- [Work task] Go through the listing below and output exactly the line with "S2: switch (+9V, N_22) -> none", the line with "C6: 470uF (plus", and each line between; omit the rest.
** Material for the task follows **
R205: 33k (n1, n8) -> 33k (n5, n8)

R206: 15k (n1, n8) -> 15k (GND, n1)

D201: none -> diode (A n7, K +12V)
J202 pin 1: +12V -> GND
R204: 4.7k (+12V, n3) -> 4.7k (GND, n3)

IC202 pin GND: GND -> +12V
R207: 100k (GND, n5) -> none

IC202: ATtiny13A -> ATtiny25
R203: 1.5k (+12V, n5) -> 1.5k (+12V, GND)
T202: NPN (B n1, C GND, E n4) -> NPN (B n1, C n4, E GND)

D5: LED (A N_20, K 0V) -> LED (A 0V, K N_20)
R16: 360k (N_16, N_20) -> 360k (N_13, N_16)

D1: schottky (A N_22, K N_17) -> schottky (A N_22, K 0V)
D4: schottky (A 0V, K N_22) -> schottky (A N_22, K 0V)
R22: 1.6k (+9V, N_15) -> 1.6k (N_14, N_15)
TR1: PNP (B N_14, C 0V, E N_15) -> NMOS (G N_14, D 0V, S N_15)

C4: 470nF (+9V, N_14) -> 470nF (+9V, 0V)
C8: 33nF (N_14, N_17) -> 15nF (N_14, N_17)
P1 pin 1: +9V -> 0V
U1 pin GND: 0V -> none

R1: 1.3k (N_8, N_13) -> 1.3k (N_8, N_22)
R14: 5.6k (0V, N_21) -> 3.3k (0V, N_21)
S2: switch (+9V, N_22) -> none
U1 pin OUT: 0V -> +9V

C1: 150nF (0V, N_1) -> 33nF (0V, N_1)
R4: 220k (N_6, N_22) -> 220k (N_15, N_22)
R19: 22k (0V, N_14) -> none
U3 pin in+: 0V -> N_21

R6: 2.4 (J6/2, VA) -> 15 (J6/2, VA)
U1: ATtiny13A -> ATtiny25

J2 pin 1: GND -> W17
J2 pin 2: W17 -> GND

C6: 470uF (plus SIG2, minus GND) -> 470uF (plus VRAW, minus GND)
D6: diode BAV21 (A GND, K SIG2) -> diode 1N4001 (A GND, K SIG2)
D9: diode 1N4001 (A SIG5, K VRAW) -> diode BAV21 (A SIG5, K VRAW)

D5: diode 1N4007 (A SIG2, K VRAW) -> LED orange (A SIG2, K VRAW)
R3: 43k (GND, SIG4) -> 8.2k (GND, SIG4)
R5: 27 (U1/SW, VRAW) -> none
** End of Material for the task **
- [Solution to the exercise]
S2: switch (+9V, N_22) -> none
U1 pin OUT: 0V -> +9V

C1: 150nF (0V, N_1) -> 33nF (0V, N_1)
R4: 220k (N_6, N_22) -> 220k (N_15, N_22)
R19: 22k (0V, N_14) -> none
U3 pin in+: 0V -> N_21

R6: 2.4 (J6/2, VA) -> 15 (J6/2, VA)
U1: ATtiny13A -> ATtiny25

J2 pin 1: GND -> W17
J2 pin 2: W17 -> GND

C6: 470uF (plus SIG2, minus GND) -> 470uF (plus VRAW, minus GND)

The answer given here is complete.